WHAT THE EXERCISE ASKS
Copy task. Retype the whole listing exactly, omitting any picture in it.

DATA EXCERPT

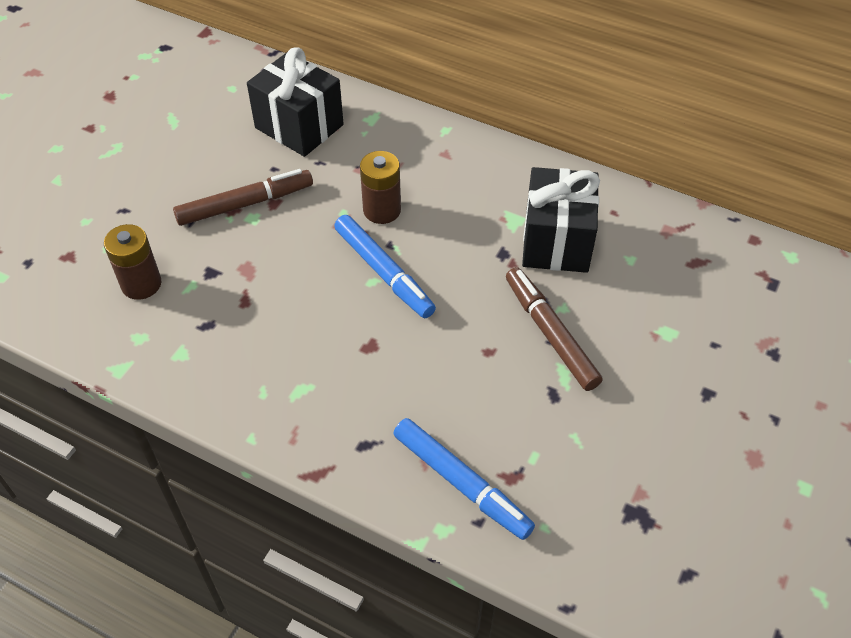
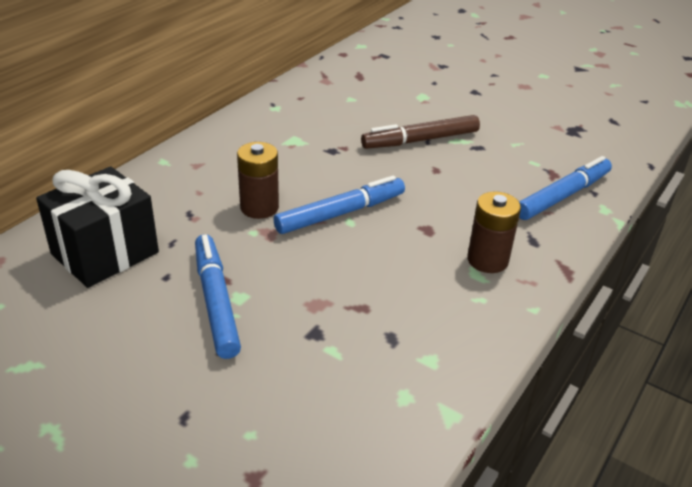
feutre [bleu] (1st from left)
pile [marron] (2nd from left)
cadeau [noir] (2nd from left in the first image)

YOUR SOLUTION
feutre [bleu] (1st from left)
pile [marron] (2nd from left)
cadeau [noir] (2nd from left in the first image)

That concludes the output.